(Data entries)
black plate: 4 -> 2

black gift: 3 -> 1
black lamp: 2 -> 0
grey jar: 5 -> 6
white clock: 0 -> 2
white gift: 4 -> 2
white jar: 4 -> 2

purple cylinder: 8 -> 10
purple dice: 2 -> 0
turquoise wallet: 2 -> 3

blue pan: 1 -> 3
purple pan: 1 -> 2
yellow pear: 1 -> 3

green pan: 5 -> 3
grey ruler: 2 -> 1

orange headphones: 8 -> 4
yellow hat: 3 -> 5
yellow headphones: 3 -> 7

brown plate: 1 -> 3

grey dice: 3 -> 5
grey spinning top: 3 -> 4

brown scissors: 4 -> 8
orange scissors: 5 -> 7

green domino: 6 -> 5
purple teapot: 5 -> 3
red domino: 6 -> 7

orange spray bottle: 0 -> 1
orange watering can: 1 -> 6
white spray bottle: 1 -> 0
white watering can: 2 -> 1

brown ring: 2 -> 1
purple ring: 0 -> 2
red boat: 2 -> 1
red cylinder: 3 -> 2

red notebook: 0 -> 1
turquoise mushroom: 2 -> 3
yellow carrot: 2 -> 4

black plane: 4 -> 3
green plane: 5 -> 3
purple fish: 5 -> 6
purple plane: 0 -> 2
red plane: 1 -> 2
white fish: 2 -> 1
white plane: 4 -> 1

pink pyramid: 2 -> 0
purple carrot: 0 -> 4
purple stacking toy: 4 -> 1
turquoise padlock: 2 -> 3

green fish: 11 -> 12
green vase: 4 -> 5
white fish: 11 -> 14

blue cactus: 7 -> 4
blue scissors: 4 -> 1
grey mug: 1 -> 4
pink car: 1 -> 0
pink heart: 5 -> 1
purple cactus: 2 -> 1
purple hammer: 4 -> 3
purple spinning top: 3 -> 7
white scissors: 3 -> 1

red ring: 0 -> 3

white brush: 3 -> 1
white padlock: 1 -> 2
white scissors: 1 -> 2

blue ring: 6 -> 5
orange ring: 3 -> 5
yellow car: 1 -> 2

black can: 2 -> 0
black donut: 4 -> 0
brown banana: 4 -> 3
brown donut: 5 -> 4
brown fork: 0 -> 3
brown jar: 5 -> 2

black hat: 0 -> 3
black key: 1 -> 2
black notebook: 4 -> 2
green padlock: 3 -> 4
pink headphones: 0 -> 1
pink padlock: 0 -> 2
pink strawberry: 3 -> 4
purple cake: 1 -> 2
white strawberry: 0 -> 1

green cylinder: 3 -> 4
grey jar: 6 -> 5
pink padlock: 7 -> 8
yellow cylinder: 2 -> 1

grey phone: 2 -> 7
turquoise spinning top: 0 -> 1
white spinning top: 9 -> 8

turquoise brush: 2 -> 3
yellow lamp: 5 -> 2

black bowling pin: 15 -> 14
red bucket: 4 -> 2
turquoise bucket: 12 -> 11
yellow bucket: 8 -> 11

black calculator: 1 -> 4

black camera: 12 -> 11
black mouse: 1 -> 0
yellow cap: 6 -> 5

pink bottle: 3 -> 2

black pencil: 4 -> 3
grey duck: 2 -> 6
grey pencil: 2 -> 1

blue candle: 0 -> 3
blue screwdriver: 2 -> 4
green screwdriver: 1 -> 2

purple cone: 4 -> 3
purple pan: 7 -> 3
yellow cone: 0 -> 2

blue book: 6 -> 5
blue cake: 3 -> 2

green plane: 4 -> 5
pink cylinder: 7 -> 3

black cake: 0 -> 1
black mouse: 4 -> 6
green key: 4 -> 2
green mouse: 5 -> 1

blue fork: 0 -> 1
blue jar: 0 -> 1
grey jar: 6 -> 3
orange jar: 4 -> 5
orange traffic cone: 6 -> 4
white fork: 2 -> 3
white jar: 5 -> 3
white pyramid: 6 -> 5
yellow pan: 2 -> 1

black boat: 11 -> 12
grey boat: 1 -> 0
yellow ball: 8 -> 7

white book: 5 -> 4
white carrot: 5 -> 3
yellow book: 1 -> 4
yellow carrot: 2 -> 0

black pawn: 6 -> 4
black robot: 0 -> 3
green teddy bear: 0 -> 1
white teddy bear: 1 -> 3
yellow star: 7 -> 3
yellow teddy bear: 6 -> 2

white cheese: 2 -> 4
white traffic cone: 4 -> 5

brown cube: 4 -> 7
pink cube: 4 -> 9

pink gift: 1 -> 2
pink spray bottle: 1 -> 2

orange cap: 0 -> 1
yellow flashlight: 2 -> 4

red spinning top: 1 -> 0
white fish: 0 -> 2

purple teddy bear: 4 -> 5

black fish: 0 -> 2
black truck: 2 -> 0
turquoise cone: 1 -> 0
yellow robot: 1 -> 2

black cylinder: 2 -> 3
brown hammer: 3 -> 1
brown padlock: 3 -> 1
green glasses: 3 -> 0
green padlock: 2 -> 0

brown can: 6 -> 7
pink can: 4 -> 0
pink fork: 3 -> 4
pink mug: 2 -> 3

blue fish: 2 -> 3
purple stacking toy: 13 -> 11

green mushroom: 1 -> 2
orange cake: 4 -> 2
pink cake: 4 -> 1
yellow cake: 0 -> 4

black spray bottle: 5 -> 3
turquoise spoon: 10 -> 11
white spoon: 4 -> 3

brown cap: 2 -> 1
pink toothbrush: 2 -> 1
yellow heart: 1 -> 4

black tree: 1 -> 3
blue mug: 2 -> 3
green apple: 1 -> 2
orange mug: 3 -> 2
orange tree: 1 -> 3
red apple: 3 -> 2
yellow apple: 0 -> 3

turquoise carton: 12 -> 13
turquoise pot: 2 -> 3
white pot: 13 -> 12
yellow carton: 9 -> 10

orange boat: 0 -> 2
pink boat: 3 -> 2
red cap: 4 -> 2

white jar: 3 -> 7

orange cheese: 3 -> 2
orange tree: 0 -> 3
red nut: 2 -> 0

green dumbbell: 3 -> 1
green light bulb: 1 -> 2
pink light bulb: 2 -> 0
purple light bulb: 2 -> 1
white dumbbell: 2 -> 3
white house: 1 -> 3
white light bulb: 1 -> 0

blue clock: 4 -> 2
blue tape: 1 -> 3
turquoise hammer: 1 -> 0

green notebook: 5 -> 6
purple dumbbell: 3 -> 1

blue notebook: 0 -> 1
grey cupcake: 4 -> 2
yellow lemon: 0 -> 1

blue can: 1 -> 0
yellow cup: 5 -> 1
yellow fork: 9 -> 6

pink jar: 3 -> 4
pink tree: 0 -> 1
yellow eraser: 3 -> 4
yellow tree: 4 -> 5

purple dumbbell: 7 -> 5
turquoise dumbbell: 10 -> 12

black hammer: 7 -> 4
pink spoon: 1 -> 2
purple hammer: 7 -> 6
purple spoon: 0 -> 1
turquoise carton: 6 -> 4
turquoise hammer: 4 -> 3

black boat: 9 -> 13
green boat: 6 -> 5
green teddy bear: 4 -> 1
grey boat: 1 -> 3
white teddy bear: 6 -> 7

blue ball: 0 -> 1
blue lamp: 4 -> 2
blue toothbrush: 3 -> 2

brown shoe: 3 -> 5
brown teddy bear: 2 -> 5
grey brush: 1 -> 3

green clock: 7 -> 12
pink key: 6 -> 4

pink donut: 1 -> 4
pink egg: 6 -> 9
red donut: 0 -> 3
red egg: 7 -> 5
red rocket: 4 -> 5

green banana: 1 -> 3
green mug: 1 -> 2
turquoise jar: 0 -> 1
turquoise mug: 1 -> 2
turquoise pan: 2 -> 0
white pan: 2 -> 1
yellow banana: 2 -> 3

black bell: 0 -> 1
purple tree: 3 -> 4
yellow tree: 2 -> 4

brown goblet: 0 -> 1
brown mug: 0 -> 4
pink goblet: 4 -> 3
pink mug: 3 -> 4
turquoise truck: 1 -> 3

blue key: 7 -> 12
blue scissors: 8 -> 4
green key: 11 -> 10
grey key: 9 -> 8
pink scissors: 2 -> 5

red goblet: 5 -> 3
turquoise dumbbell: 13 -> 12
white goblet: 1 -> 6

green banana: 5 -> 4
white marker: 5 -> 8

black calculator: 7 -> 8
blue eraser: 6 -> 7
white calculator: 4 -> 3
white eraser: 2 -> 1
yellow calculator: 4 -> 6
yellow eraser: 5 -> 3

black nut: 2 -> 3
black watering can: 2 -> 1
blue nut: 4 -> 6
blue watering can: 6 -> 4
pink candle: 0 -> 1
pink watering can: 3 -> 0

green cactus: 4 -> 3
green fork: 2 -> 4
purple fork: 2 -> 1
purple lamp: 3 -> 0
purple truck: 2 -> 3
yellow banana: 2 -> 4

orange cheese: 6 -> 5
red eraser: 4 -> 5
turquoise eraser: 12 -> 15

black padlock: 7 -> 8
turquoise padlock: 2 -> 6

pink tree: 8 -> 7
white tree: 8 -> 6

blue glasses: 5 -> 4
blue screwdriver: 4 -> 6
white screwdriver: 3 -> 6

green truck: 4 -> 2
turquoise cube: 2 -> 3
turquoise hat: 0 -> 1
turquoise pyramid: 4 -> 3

Task description:
Of the entries above, repeat exactly the lines between the line with "brown teddy bear: 2 -> 5" and the line with "turquoise mug: 1 -> 2", inclusive, and no others.

Exercise output:
brown teddy bear: 2 -> 5
grey brush: 1 -> 3

green clock: 7 -> 12
pink key: 6 -> 4

pink donut: 1 -> 4
pink egg: 6 -> 9
red donut: 0 -> 3
red egg: 7 -> 5
red rocket: 4 -> 5

green banana: 1 -> 3
green mug: 1 -> 2
turquoise jar: 0 -> 1
turquoise mug: 1 -> 2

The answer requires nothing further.